Task to complete: Reproduce the records below exactly as shown.

■ ■ ■ ■ ■

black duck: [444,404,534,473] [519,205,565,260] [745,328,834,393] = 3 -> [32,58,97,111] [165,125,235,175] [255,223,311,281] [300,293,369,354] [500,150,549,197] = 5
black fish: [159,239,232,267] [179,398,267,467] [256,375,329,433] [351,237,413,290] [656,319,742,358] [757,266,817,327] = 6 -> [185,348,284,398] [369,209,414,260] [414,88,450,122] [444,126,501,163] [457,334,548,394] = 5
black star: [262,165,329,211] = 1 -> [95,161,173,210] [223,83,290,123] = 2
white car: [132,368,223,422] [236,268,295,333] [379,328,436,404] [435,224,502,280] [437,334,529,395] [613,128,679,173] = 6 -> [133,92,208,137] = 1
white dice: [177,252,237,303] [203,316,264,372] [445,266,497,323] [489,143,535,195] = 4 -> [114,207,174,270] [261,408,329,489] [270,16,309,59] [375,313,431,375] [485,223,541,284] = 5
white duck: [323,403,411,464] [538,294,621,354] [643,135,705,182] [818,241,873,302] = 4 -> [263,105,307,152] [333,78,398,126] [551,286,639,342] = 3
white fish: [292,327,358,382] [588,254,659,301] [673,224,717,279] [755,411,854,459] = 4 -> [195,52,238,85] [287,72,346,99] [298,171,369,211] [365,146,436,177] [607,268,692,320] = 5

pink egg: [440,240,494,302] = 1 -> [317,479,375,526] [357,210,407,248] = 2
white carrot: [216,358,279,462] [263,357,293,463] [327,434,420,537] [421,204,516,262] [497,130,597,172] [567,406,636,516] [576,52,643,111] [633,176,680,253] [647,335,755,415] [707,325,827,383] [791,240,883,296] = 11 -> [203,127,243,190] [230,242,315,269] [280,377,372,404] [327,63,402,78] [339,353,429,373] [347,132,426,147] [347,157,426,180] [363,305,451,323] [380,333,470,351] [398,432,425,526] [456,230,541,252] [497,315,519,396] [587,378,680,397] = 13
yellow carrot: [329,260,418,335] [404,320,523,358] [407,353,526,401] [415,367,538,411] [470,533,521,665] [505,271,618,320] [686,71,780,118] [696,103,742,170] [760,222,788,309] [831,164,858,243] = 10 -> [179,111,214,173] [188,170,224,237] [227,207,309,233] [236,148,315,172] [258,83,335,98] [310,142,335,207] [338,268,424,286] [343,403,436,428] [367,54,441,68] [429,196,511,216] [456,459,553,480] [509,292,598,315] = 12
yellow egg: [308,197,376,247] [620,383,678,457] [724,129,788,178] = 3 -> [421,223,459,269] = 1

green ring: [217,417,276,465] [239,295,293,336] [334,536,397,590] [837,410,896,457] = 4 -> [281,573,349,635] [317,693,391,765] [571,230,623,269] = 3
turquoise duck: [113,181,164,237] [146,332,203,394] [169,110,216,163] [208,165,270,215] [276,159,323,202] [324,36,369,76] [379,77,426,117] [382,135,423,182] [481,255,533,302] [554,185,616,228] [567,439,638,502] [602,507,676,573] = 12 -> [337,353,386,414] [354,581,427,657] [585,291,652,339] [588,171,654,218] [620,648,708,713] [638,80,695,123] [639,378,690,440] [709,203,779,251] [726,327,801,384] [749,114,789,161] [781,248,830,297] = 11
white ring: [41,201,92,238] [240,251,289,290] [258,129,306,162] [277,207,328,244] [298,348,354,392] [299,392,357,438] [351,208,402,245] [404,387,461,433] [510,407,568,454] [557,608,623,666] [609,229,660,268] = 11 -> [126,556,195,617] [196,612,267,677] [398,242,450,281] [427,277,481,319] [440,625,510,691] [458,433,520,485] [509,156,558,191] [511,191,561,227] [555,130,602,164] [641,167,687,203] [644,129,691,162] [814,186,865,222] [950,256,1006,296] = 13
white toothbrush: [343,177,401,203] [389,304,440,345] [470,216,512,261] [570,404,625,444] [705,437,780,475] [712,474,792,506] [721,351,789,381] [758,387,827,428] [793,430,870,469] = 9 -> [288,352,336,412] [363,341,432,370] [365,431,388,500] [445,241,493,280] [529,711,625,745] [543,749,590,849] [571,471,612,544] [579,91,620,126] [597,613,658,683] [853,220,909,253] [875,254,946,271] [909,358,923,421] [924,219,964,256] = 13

■ ■ ■ ■ ■

Answer to this task:
black duck: [444,404,534,473] [519,205,565,260] [745,328,834,393] = 3 -> [32,58,97,111] [165,125,235,175] [255,223,311,281] [300,293,369,354] [500,150,549,197] = 5
black fish: [159,239,232,267] [179,398,267,467] [256,375,329,433] [351,237,413,290] [656,319,742,358] [757,266,817,327] = 6 -> [185,348,284,398] [369,209,414,260] [414,88,450,122] [444,126,501,163] [457,334,548,394] = 5
black star: [262,165,329,211] = 1 -> [95,161,173,210] [223,83,290,123] = 2
white car: [132,368,223,422] [236,268,295,333] [379,328,436,404] [435,224,502,280] [437,334,529,395] [613,128,679,173] = 6 -> [133,92,208,137] = 1
white dice: [177,252,237,303] [203,316,264,372] [445,266,497,323] [489,143,535,195] = 4 -> [114,207,174,270] [261,408,329,489] [270,16,309,59] [375,313,431,375] [485,223,541,284] = 5
white duck: [323,403,411,464] [538,294,621,354] [643,135,705,182] [818,241,873,302] = 4 -> [263,105,307,152] [333,78,398,126] [551,286,639,342] = 3
white fish: [292,327,358,382] [588,254,659,301] [673,224,717,279] [755,411,854,459] = 4 -> [195,52,238,85] [287,72,346,99] [298,171,369,211] [365,146,436,177] [607,268,692,320] = 5

pink egg: [440,240,494,302] = 1 -> [317,479,375,526] [357,210,407,248] = 2
white carrot: [216,358,279,462] [263,357,293,463] [327,434,420,537] [421,204,516,262] [497,130,597,172] [567,406,636,516] [576,52,643,111] [633,176,680,253] [647,335,755,415] [707,325,827,383] [791,240,883,296] = 11 -> [203,127,243,190] [230,242,315,269] [280,377,372,404] [327,63,402,78] [339,353,429,373] [347,132,426,147] [347,157,426,180] [363,305,451,323] [380,333,470,351] [398,432,425,526] [456,230,541,252] [497,315,519,396] [587,378,680,397] = 13
yellow carrot: [329,260,418,335] [404,320,523,358] [407,353,526,401] [415,367,538,411] [470,533,521,665] [505,271,618,320] [686,71,780,118] [696,103,742,170] [760,222,788,309] [831,164,858,243] = 10 -> [179,111,214,173] [188,170,224,237] [227,207,309,233] [236,148,315,172] [258,83,335,98] [310,142,335,207] [338,268,424,286] [343,403,436,428] [367,54,441,68] [429,196,511,216] [456,459,553,480] [509,292,598,315] = 12
yellow egg: [308,197,376,247] [620,383,678,457] [724,129,788,178] = 3 -> [421,223,459,269] = 1

green ring: [217,417,276,465] [239,295,293,336] [334,536,397,590] [837,410,896,457] = 4 -> [281,573,349,635] [317,693,391,765] [571,230,623,269] = 3
turquoise duck: [113,181,164,237] [146,332,203,394] [169,110,216,163] [208,165,270,215] [276,159,323,202] [324,36,369,76] [379,77,426,117] [382,135,423,182] [481,255,533,302] [554,185,616,228] [567,439,638,502] [602,507,676,573] = 12 -> [337,353,386,414] [354,581,427,657] [585,291,652,339] [588,171,654,218] [620,648,708,713] [638,80,695,123] [639,378,690,440] [709,203,779,251] [726,327,801,384] [749,114,789,161] [781,248,830,297] = 11
white ring: [41,201,92,238] [240,251,289,290] [258,129,306,162] [277,207,328,244] [298,348,354,392] [299,392,357,438] [351,208,402,245] [404,387,461,433] [510,407,568,454] [557,608,623,666] [609,229,660,268] = 11 -> [126,556,195,617] [196,612,267,677] [398,242,450,281] [427,277,481,319] [440,625,510,691] [458,433,520,485] [509,156,558,191] [511,191,561,227] [555,130,602,164] [641,167,687,203] [644,129,691,162] [814,186,865,222] [950,256,1006,296] = 13
white toothbrush: [343,177,401,203] [389,304,440,345] [470,216,512,261] [570,404,625,444] [705,437,780,475] [712,474,792,506] [721,351,789,381] [758,387,827,428] [793,430,870,469] = 9 -> [288,352,336,412] [363,341,432,370] [365,431,388,500] [445,241,493,280] [529,711,625,745] [543,749,590,849] [571,471,612,544] [579,91,620,126] [597,613,658,683] [853,220,909,253] [875,254,946,271] [909,358,923,421] [924,219,964,256] = 13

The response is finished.